Down to the final line, print the records below exactly and without pictures.

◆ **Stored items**

▼

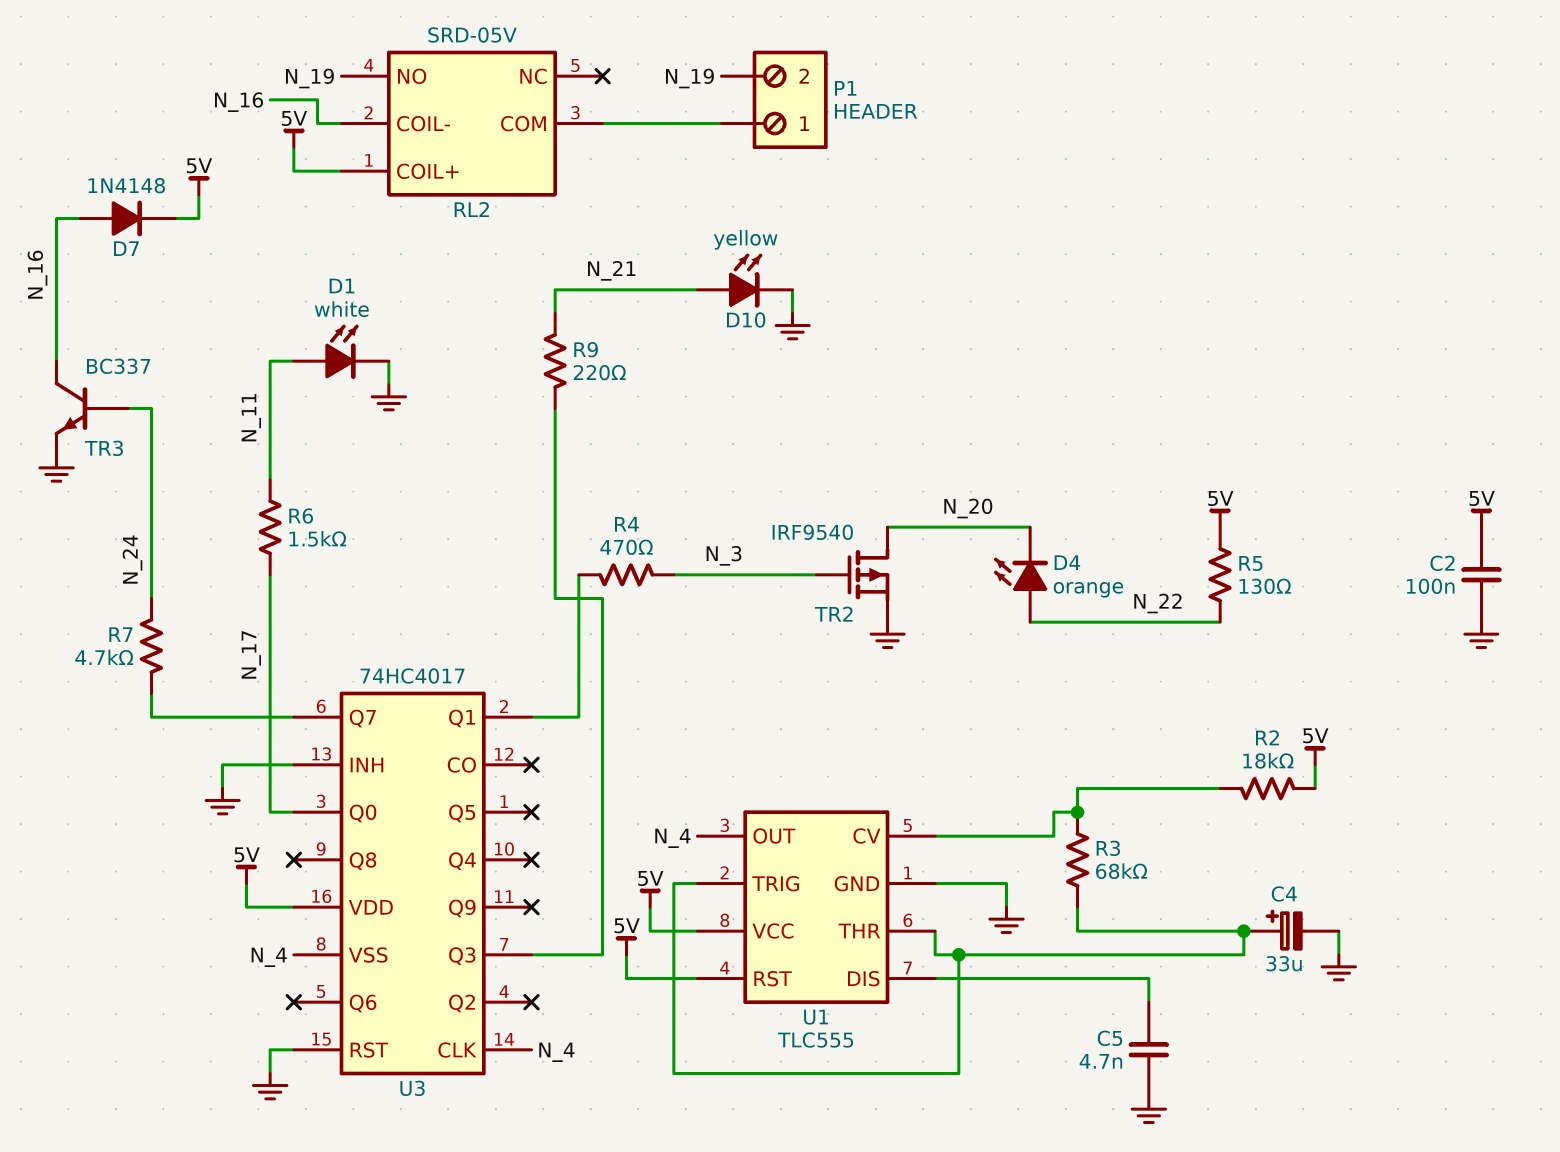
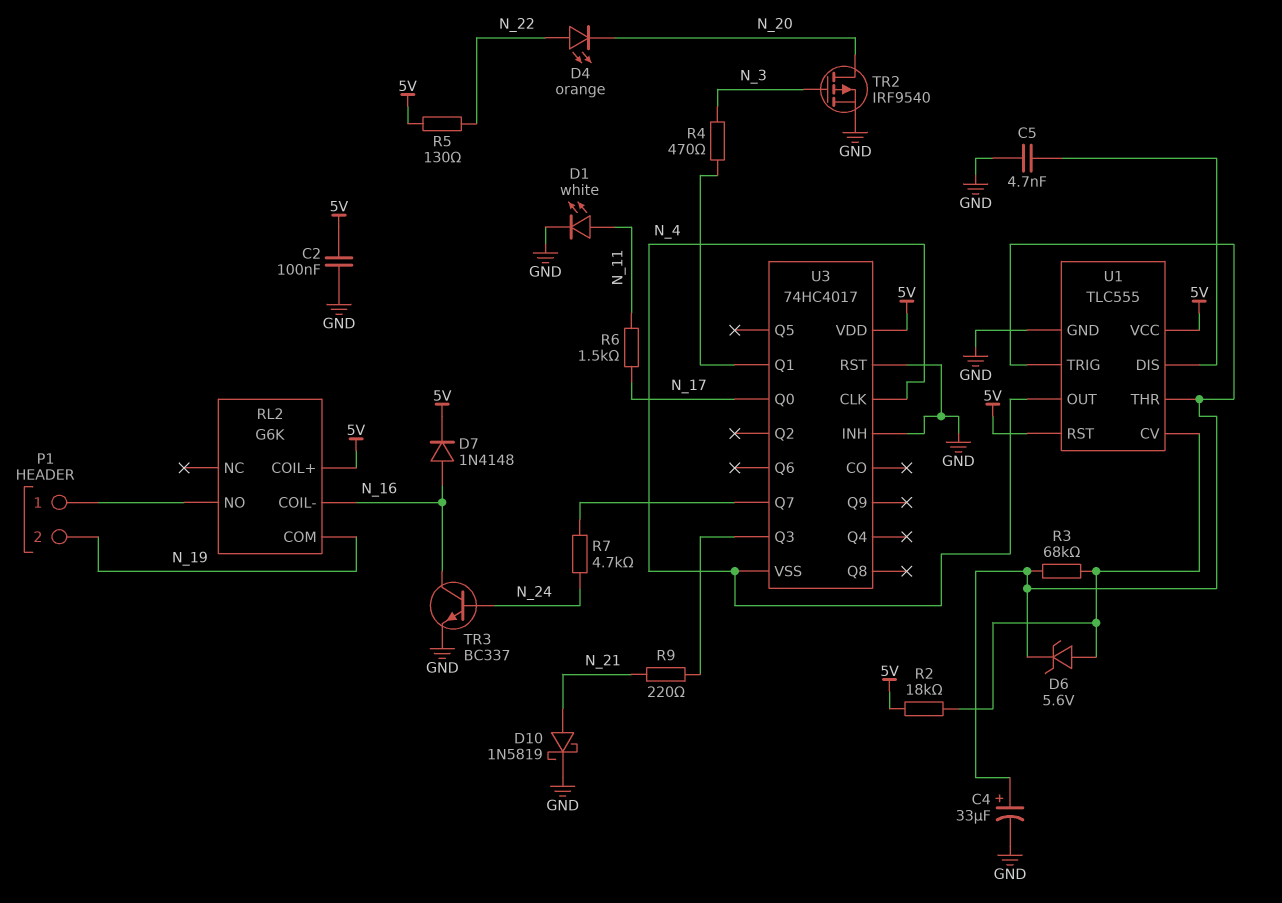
D6: none -> zener 5.6V (A U1/CV, K U1/THR)
D10: LED yellow (A N_21, K GND) -> schottky 1N5819 (A N_21, K GND)
RL2: SRD-05V -> G6K
RL2 pin COM: P1/1 -> N_19
RL2 pin NO: N_19 -> P1/1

▲

◆ **Your response**
D6: none -> zener 5.6V (A U1/CV, K U1/THR)
D10: LED yellow (A N_21, K GND) -> schottky 1N5819 (A N_21, K GND)
RL2: SRD-05V -> G6K
RL2 pin COM: P1/1 -> N_19
RL2 pin NO: N_19 -> P1/1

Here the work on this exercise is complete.